== Study material ==
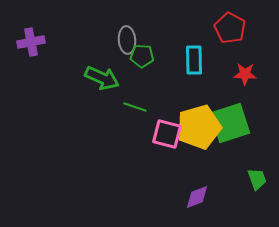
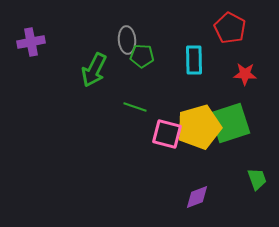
green arrow: moved 8 px left, 8 px up; rotated 92 degrees clockwise
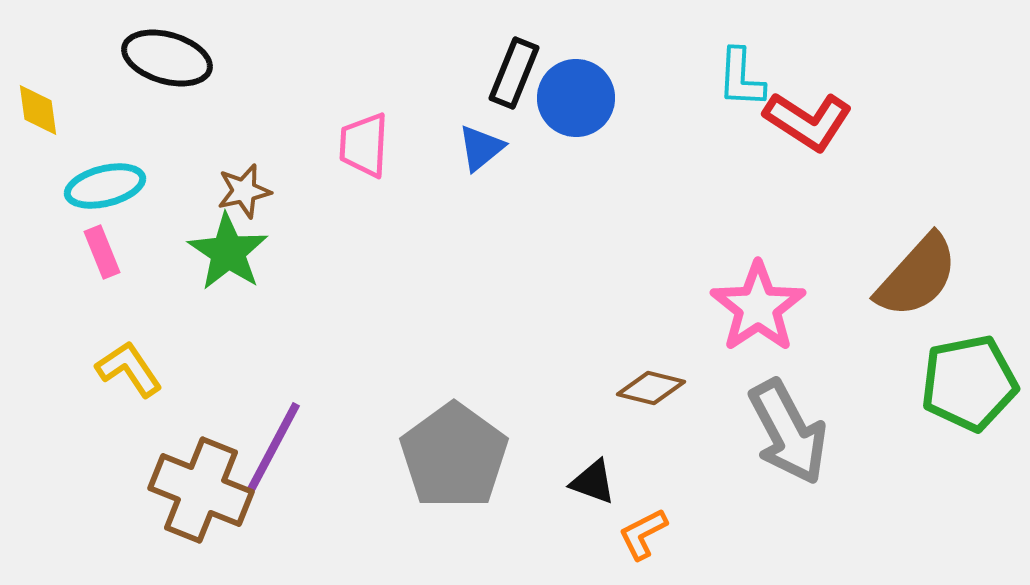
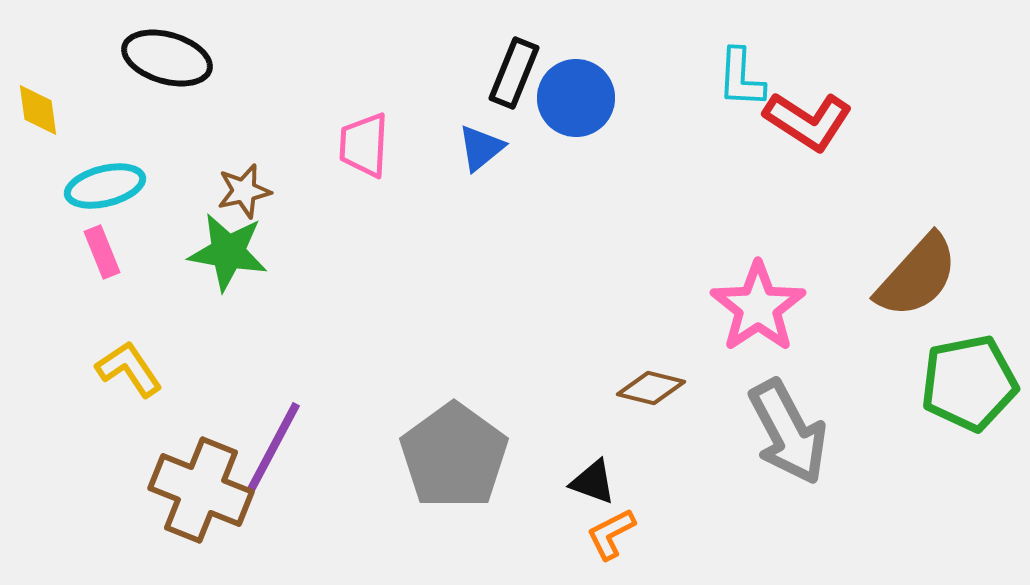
green star: rotated 24 degrees counterclockwise
orange L-shape: moved 32 px left
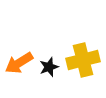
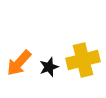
orange arrow: rotated 16 degrees counterclockwise
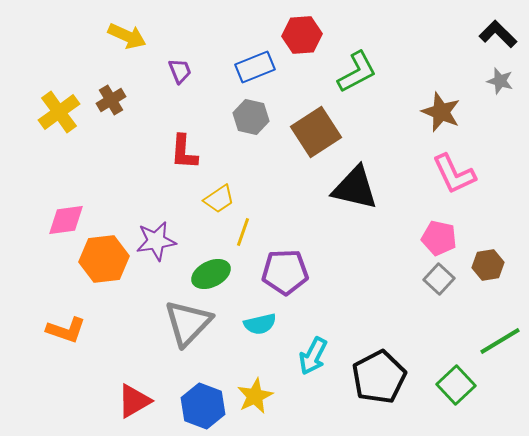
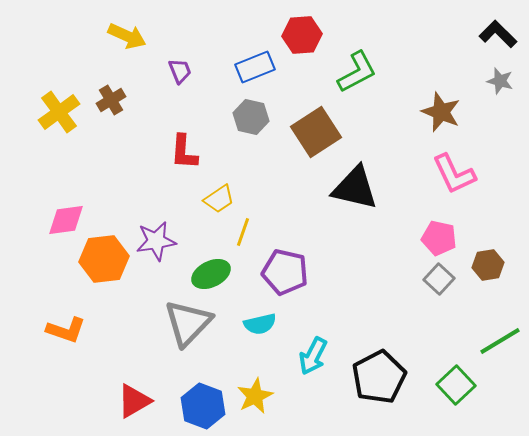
purple pentagon: rotated 15 degrees clockwise
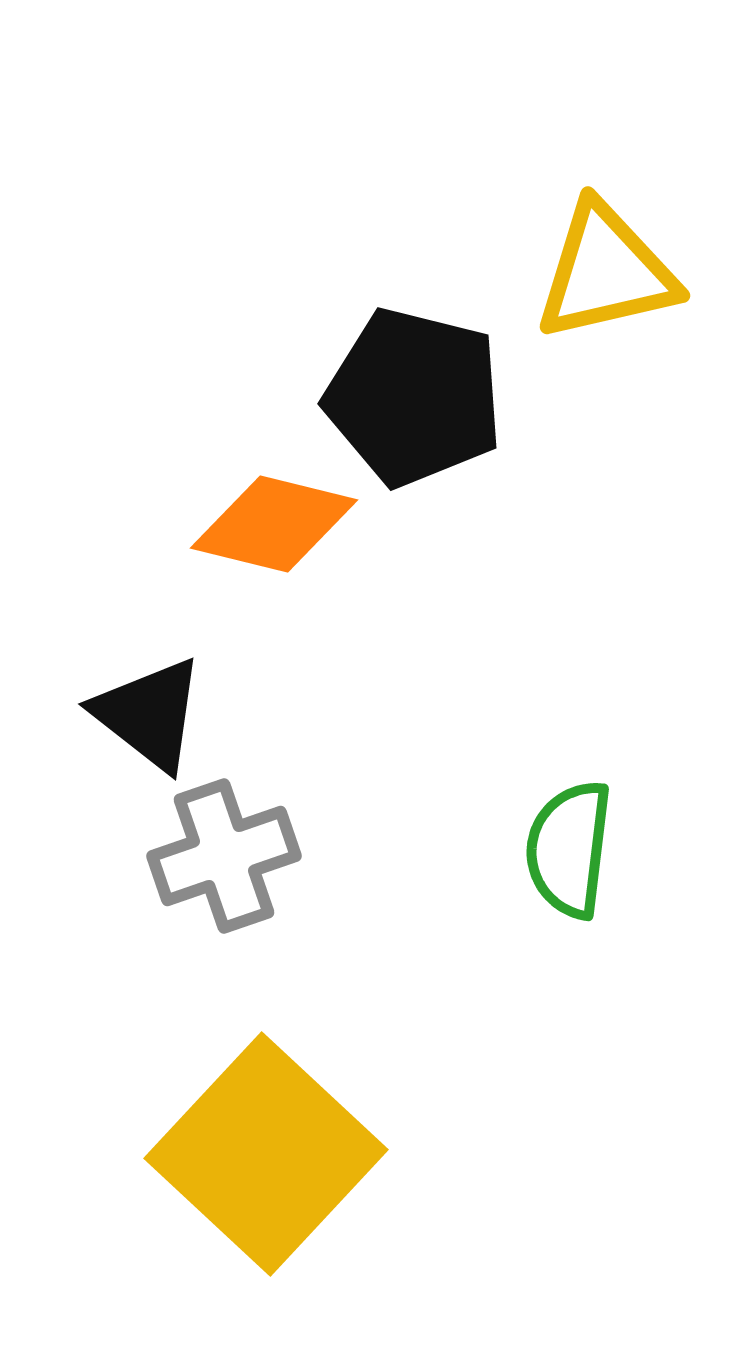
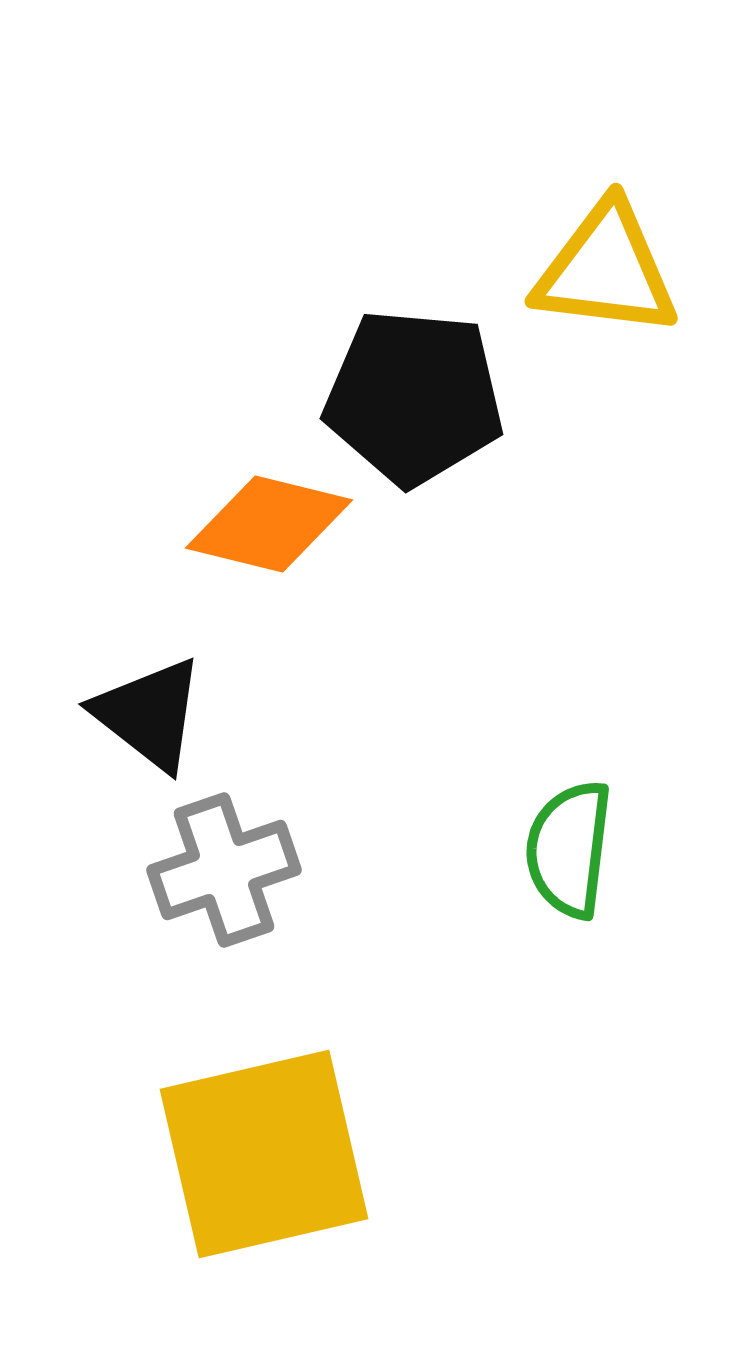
yellow triangle: moved 2 px up; rotated 20 degrees clockwise
black pentagon: rotated 9 degrees counterclockwise
orange diamond: moved 5 px left
gray cross: moved 14 px down
yellow square: moved 2 px left; rotated 34 degrees clockwise
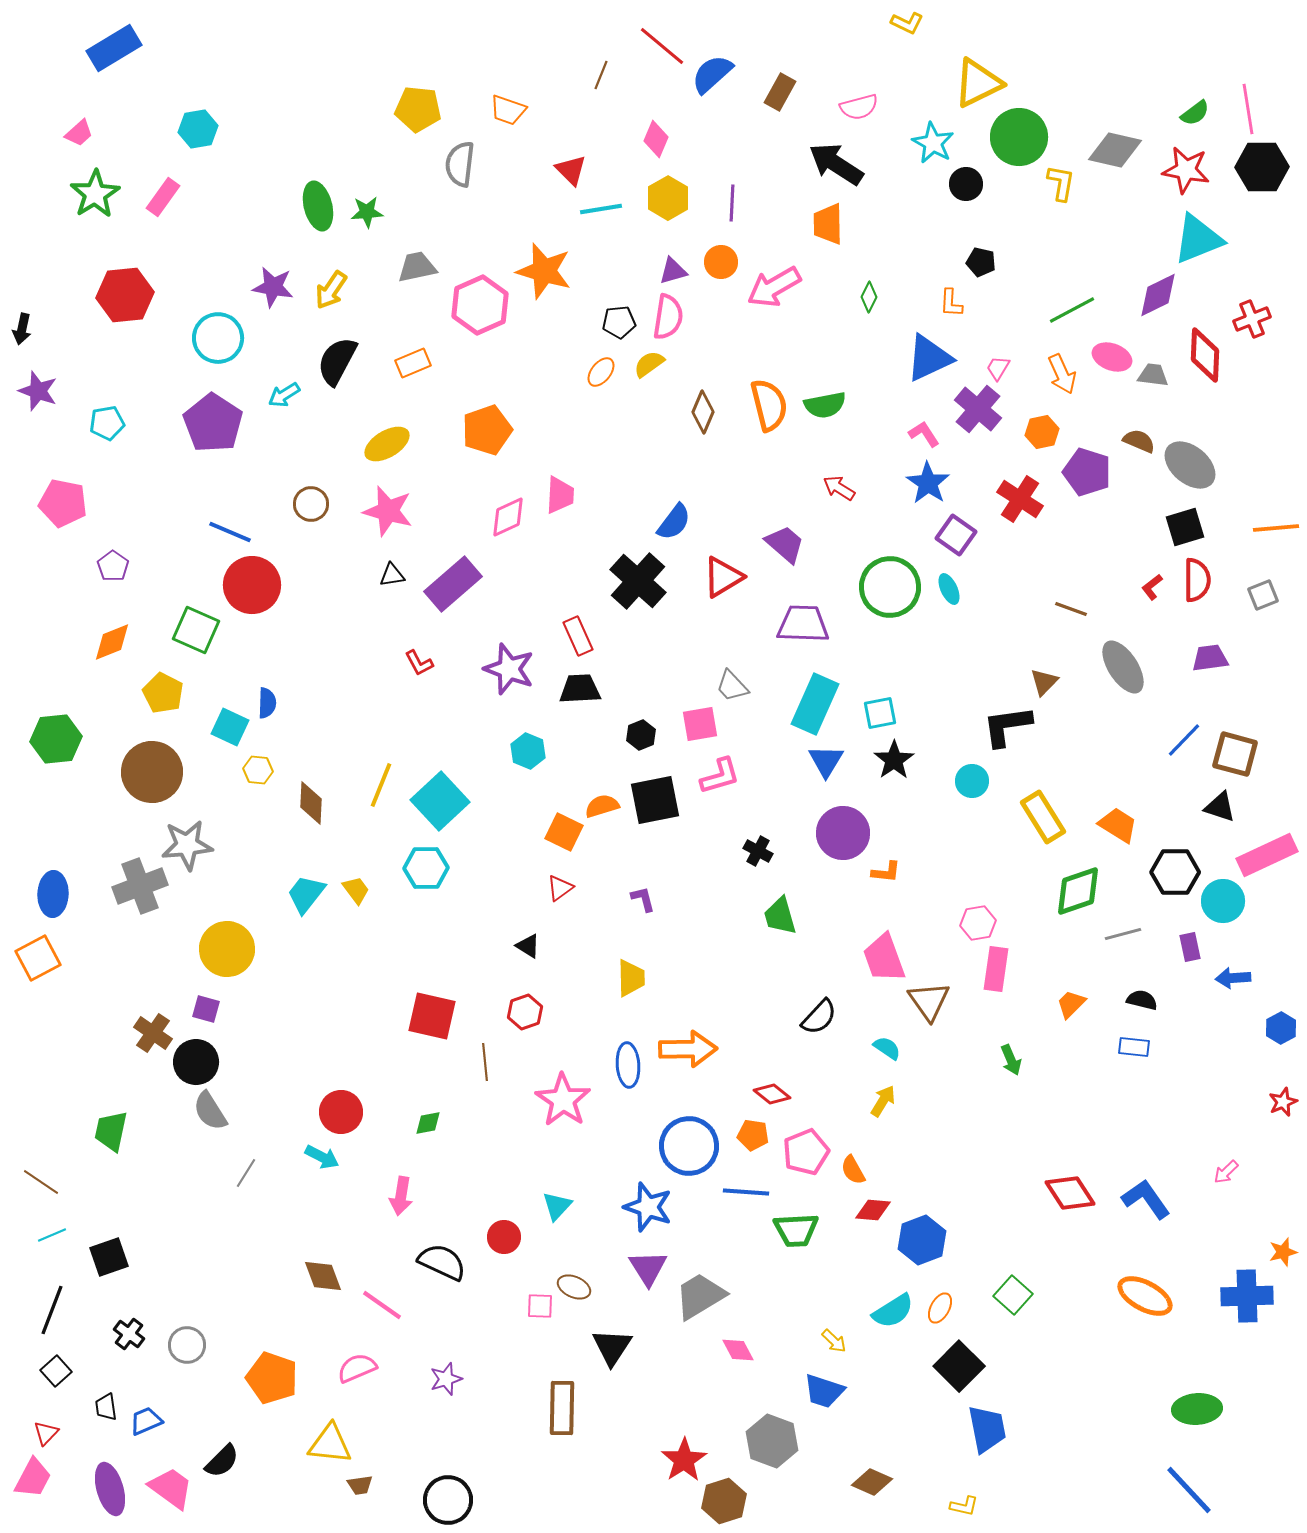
===
● **Exercise**
State the number of lines above that include "moved", and nothing further.

● **Solution to this exercise**
6